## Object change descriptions
=======

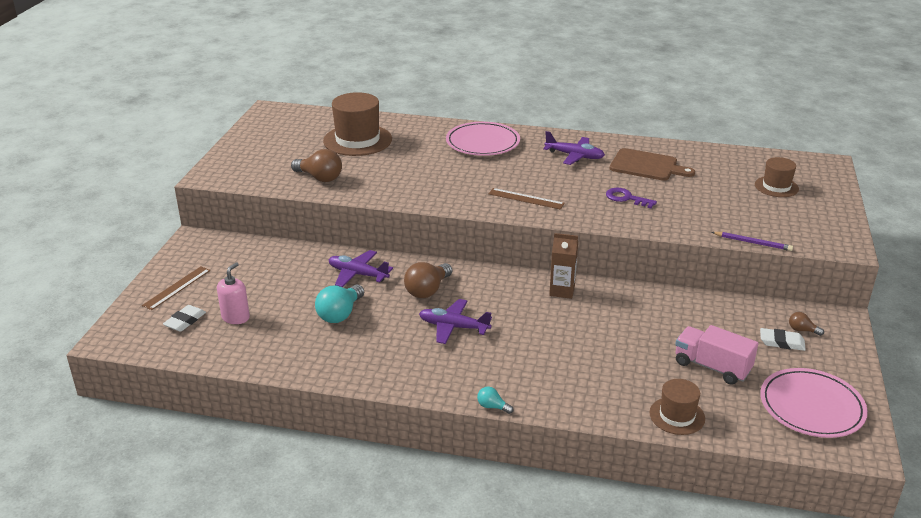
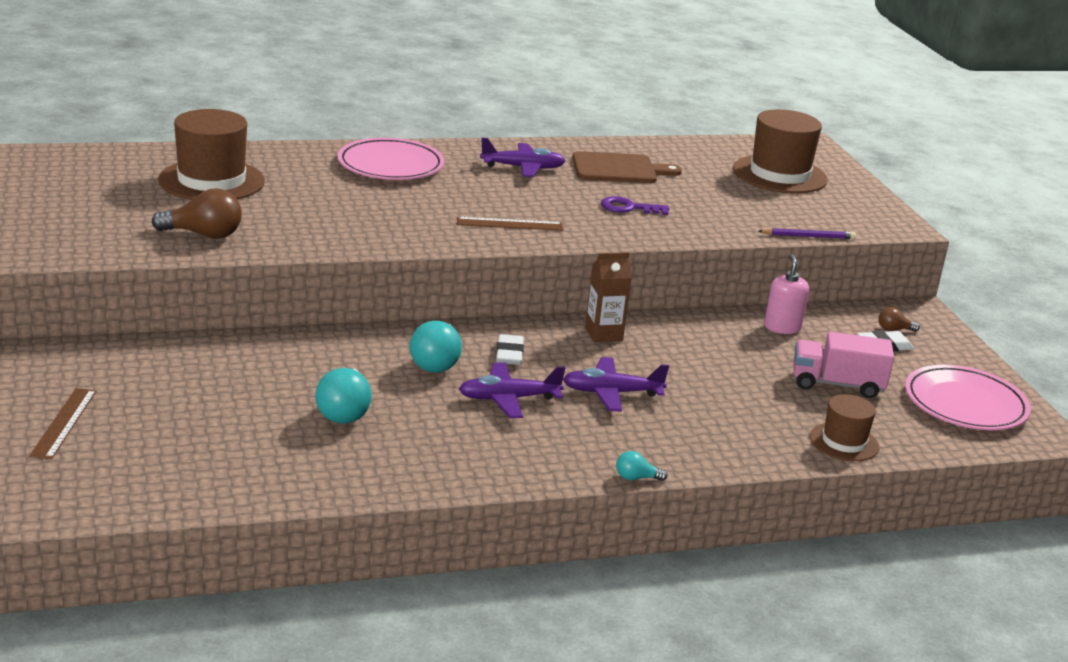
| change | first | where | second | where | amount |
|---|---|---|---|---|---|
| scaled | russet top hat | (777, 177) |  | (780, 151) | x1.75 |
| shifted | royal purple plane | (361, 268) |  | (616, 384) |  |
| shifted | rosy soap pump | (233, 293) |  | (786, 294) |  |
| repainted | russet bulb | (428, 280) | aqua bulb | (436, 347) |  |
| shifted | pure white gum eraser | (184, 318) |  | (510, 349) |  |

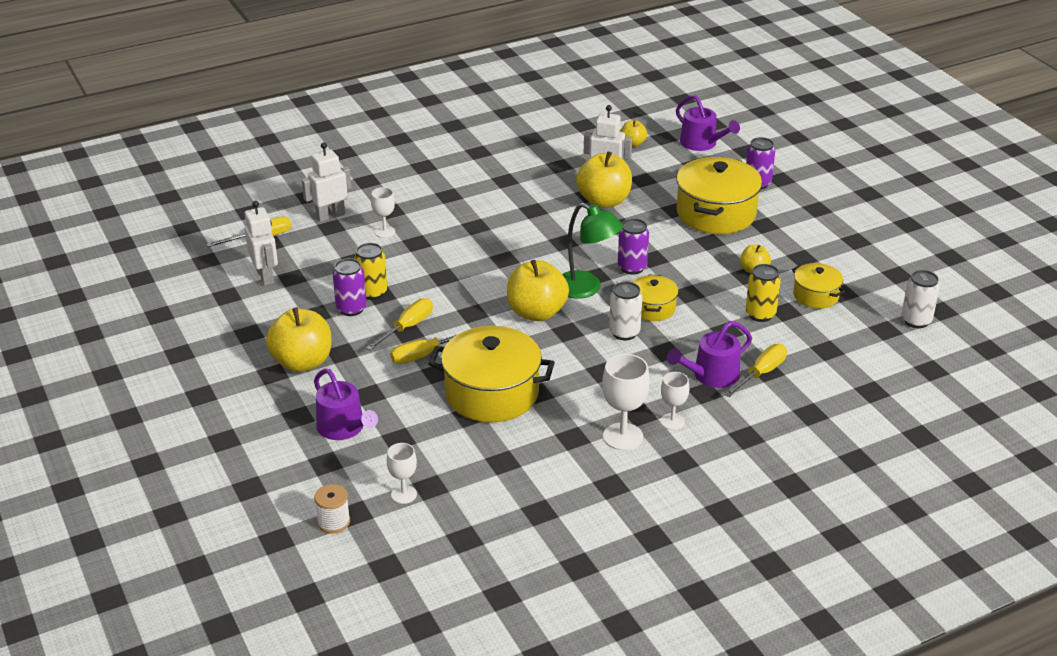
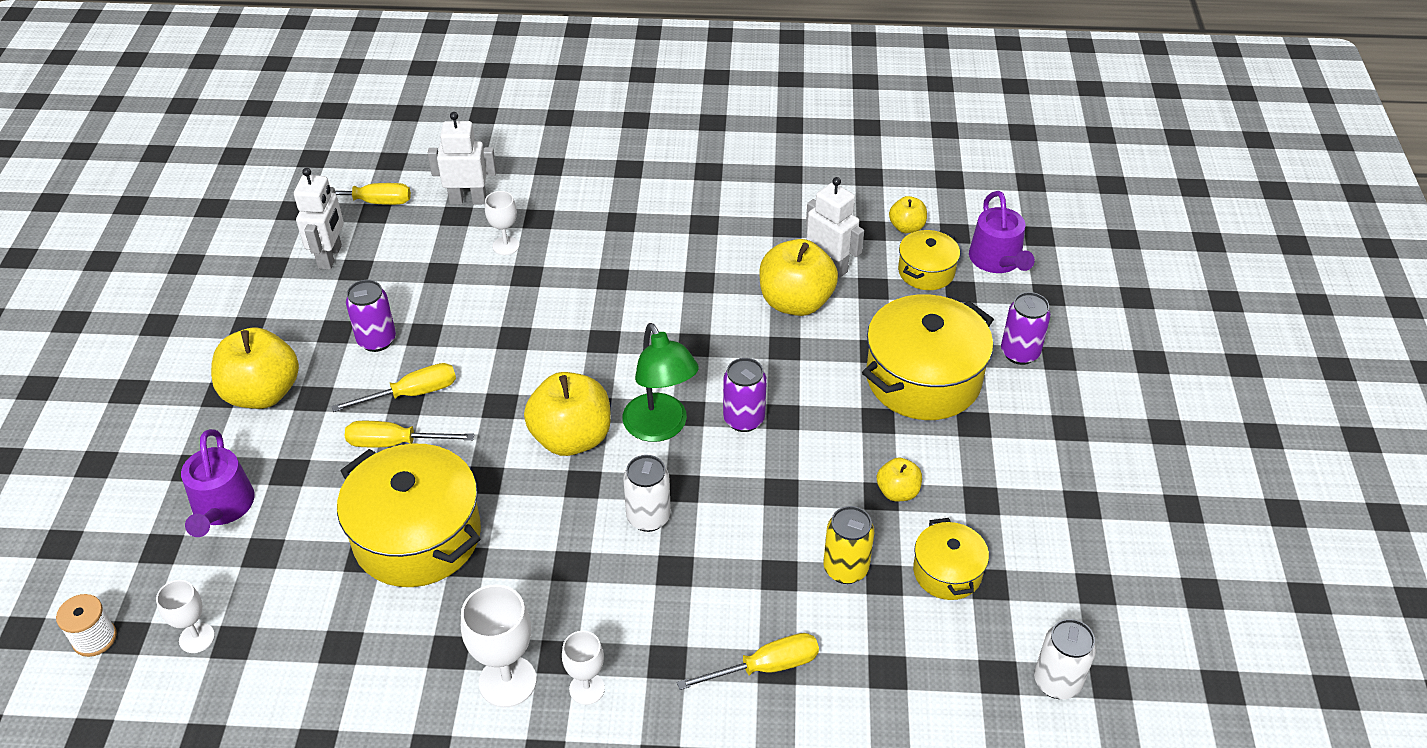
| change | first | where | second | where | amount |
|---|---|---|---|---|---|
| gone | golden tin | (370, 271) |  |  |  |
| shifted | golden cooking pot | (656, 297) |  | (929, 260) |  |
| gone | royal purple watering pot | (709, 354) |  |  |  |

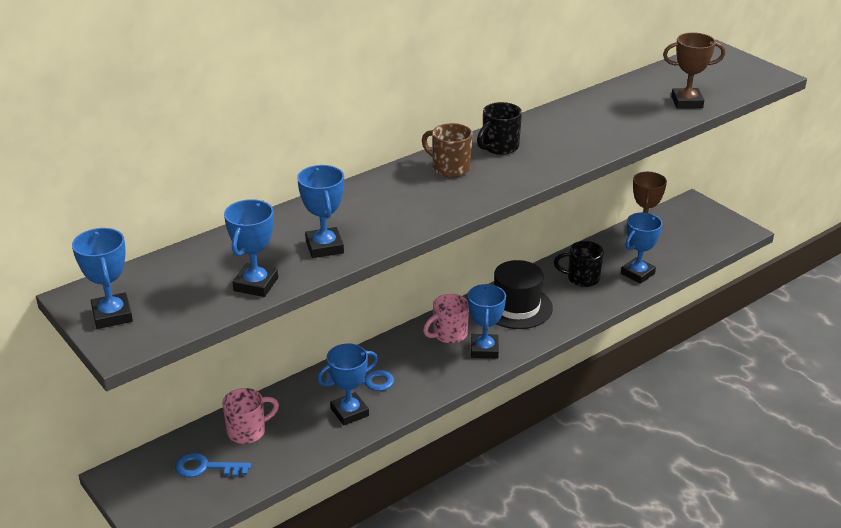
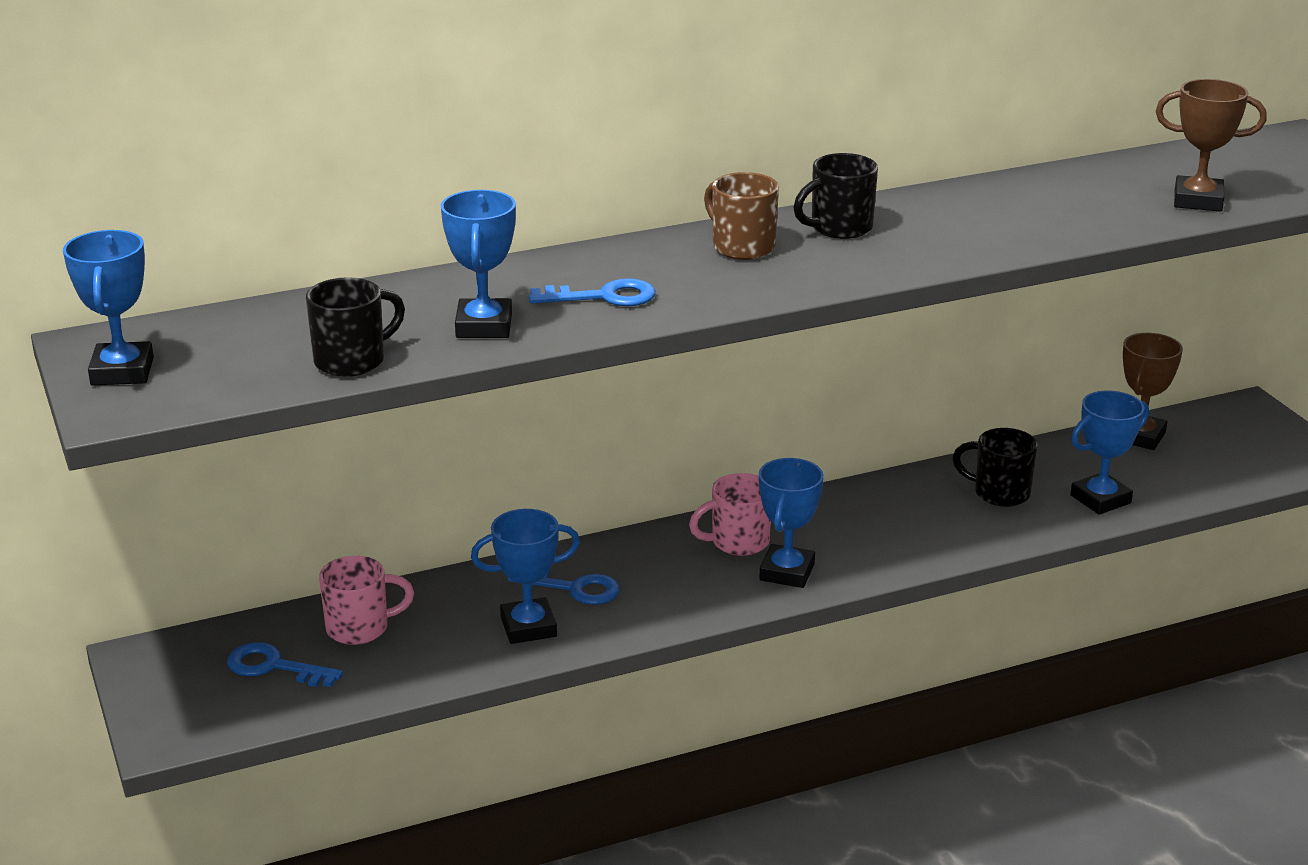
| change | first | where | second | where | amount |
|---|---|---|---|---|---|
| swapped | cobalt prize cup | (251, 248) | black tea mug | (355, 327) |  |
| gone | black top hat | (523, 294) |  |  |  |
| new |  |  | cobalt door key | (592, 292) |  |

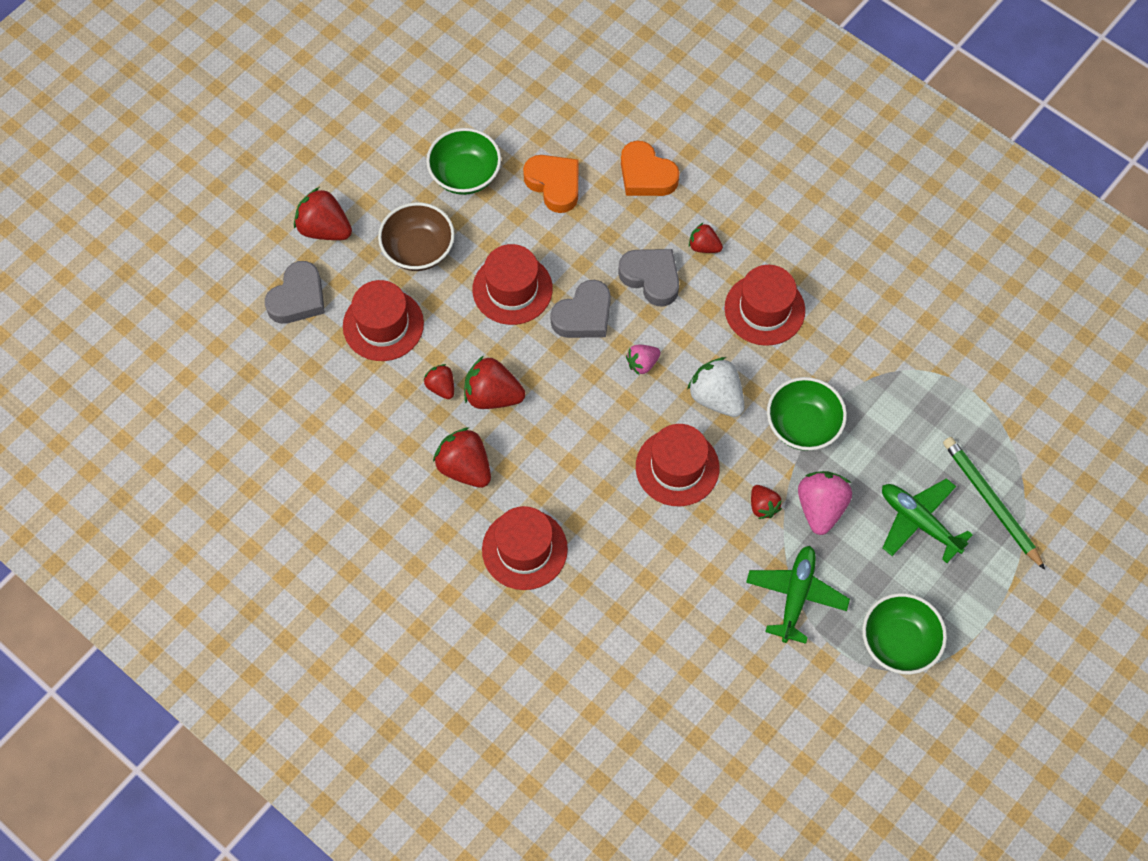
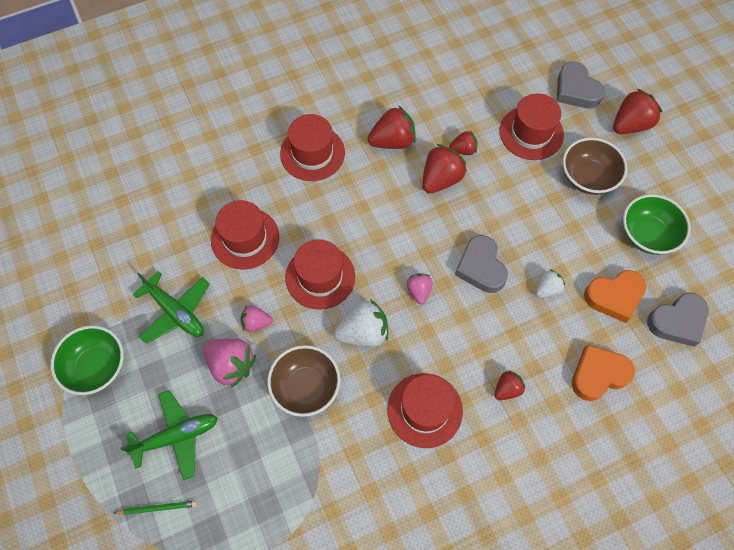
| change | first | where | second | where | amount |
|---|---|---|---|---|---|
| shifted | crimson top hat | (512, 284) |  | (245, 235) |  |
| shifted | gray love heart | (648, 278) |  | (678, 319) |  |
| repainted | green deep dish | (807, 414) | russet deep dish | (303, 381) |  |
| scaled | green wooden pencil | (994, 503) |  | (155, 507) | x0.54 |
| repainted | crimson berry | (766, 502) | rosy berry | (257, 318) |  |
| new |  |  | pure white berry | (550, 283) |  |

=======

## Aim of the task
Exact repeats of the lines from the first one in the data through the line containing "repainted | russet" make up the answer. Pictures do not.

## Response
| change | first | where | second | where | amount |
|---|---|---|---|---|---|
| scaled | russet top hat | (777, 177) |  | (780, 151) | x1.75 |
| shifted | royal purple plane | (361, 268) |  | (616, 384) |  |
| shifted | rosy soap pump | (233, 293) |  | (786, 294) |  |
| repainted | russet bulb | (428, 280) | aqua bulb | (436, 347) |  |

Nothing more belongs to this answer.